======== Stored data
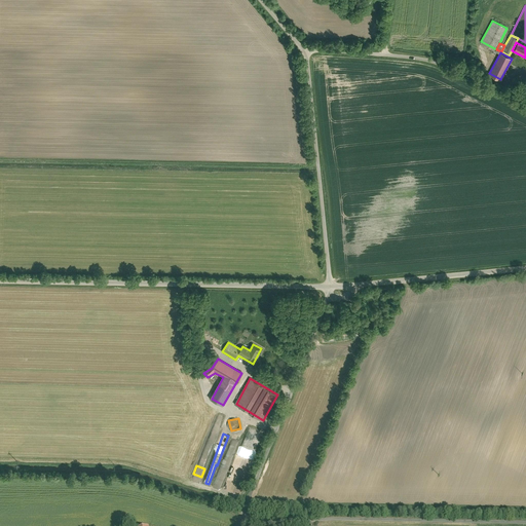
All buildings are outlined.
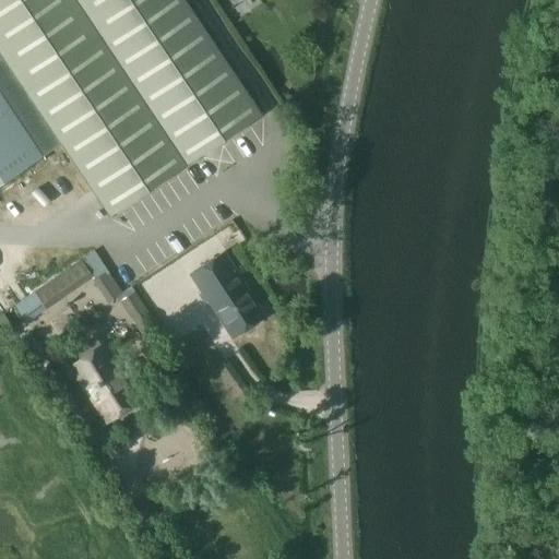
[(0,0),(0,183),(61,143),(110,216),(262,115),(186,0),(0,0)]
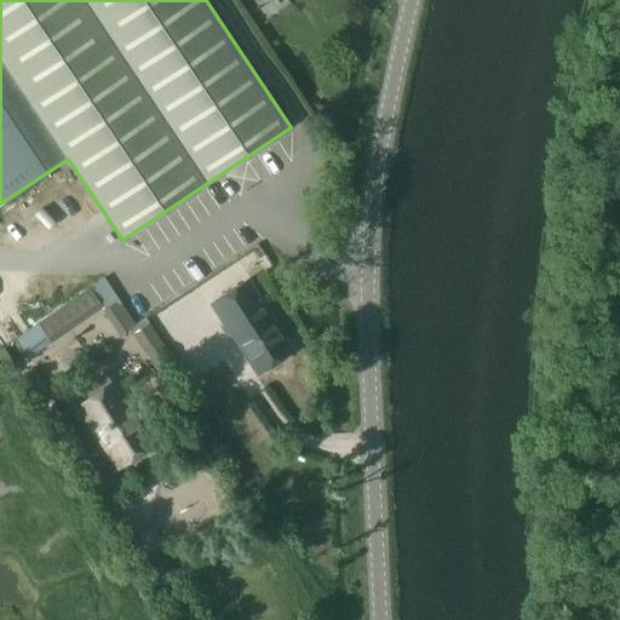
[(315,200),(314,210),(323,210),(325,200),(315,200)]
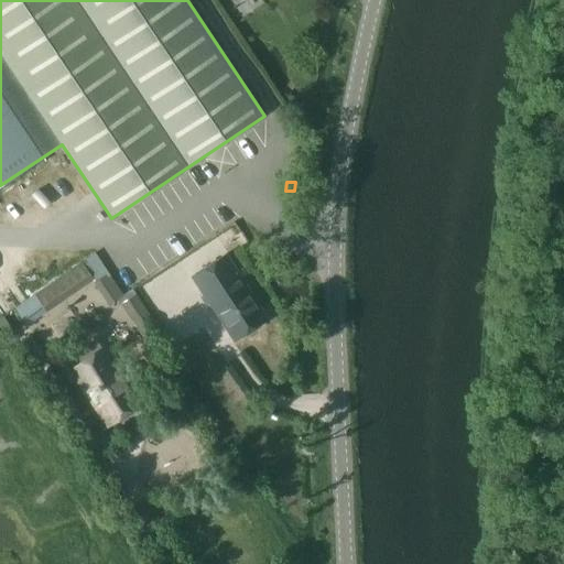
[(95,253),(83,262),(90,273),(94,271),(114,302),(123,295),(95,253)]
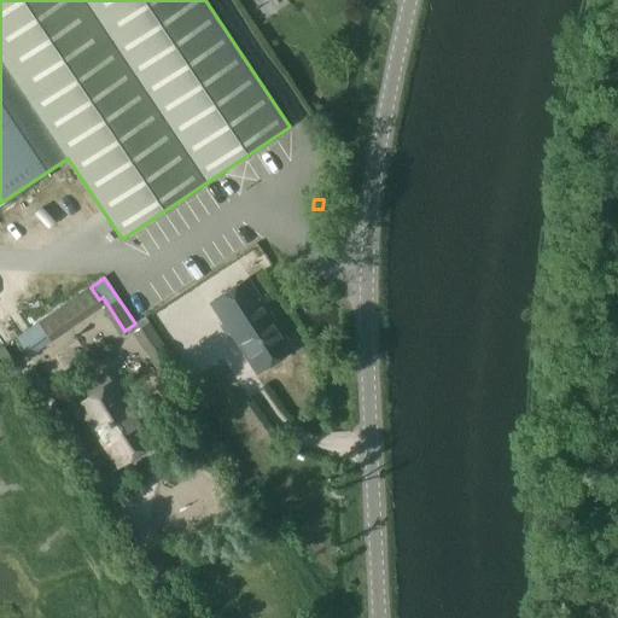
[(295,349),(248,278),(210,302),(257,373),(295,349)]
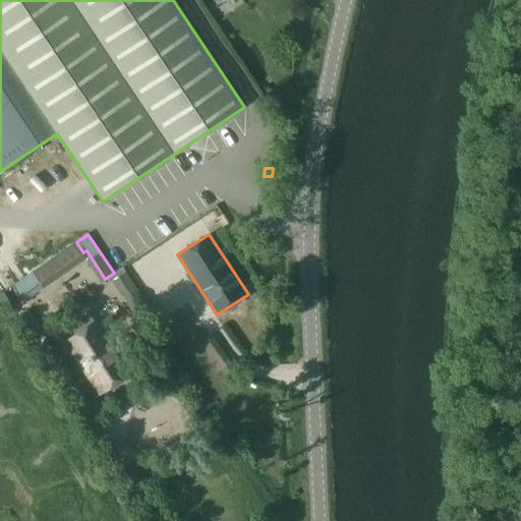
[(76,242),(14,284),(22,295),(83,252),(76,242)]
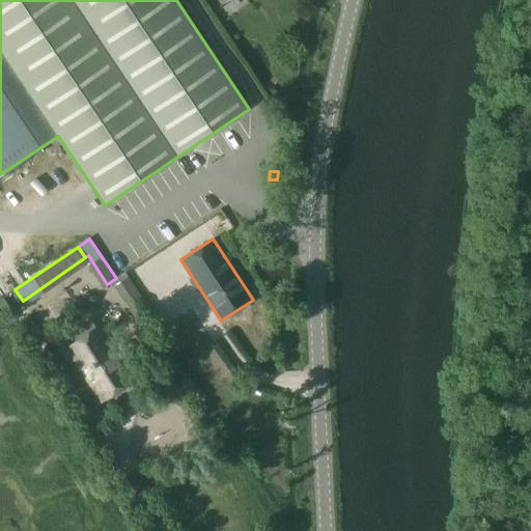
[(126,272),(116,278),(146,325),(156,318),(126,272)]
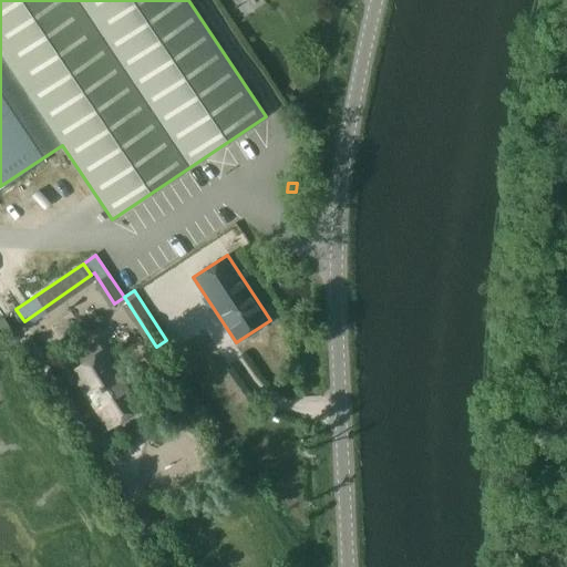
[(73,369),(110,425),(140,405),(103,350),(73,369)]
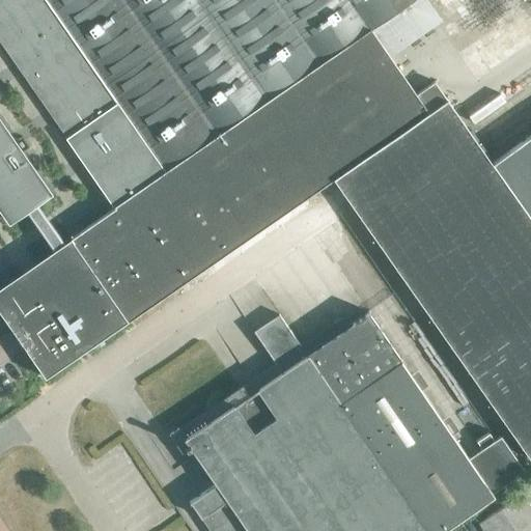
[(0,0),(0,207),(8,220),(23,211),(33,203),(50,191),(15,142),(0,120),(0,42),(101,191),(111,206),(59,243),(50,249),(0,284),(0,307),(49,375),(50,376),(130,320),(334,177),(339,185),(355,206),(530,455),(530,453),(530,124),(486,156),(448,99),(430,72),(412,84),(372,25),(408,0),(0,0)]
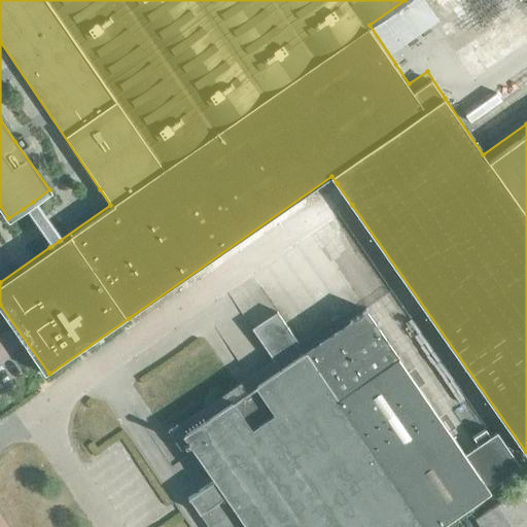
[(23,209),(49,247),(59,241),(33,202),(23,209)]
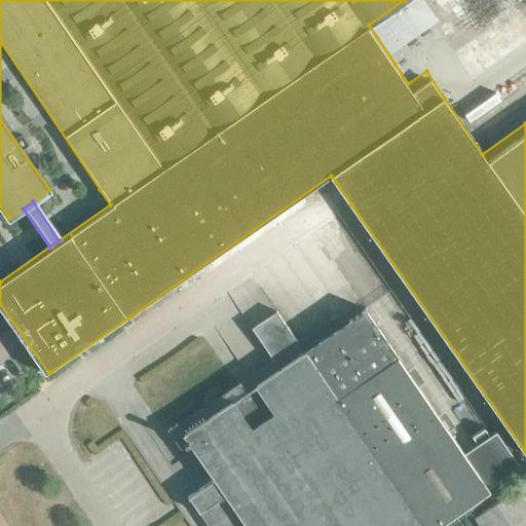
[(365,308),(302,351),(422,525),(435,525),(489,489),(486,485),(518,464),(495,431),(489,436),(484,427),(471,436),(476,444),(463,452),(365,308)]
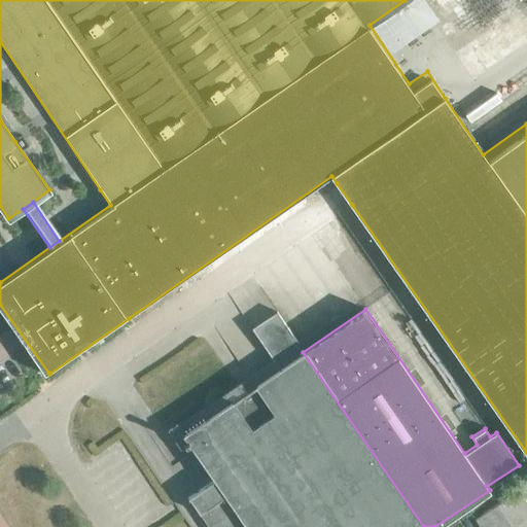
[(176,423),(167,429),(179,447),(186,442),(213,481),(187,499),(206,526),(239,526),(243,524),(245,526),(423,526),(303,352),(275,311),(250,328),(278,369),(183,433),(176,423)]
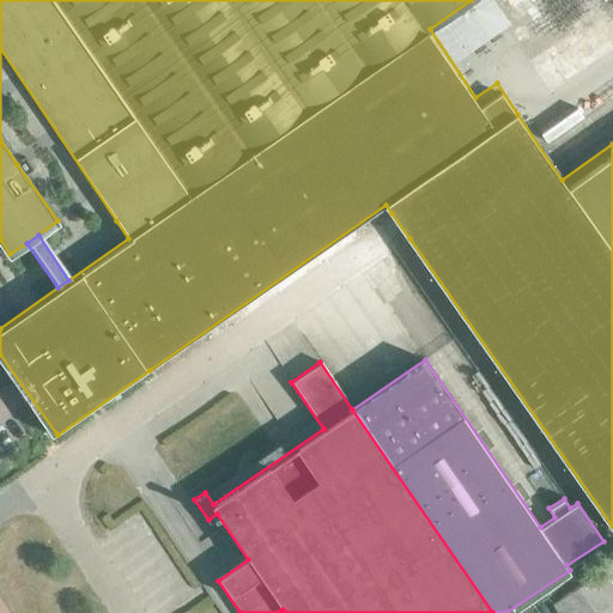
[(559,612),(612,612),(612,587),(600,569),(552,604),(559,612)]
================
Assignment:
I would like the exact lines from the data above, starting with the one that holds "[(0,0),(0,183),(61,143),(110,216),(262,115),(186,0),(0,0)]" and going on through the one that holds "[(73,369),(110,425),(140,405),(103,350),(73,369)]", without the pictures.

Result for this task:
[(0,0),(0,183),(61,143),(110,216),(262,115),(186,0),(0,0)]
[(315,200),(314,210),(323,210),(325,200),(315,200)]
[(95,253),(83,262),(90,273),(94,271),(114,302),(123,295),(95,253)]
[(295,349),(248,278),(210,302),(257,373),(295,349)]
[(76,242),(14,284),(22,295),(83,252),(76,242)]
[(126,272),(116,278),(146,325),(156,318),(126,272)]
[(73,369),(110,425),(140,405),(103,350),(73,369)]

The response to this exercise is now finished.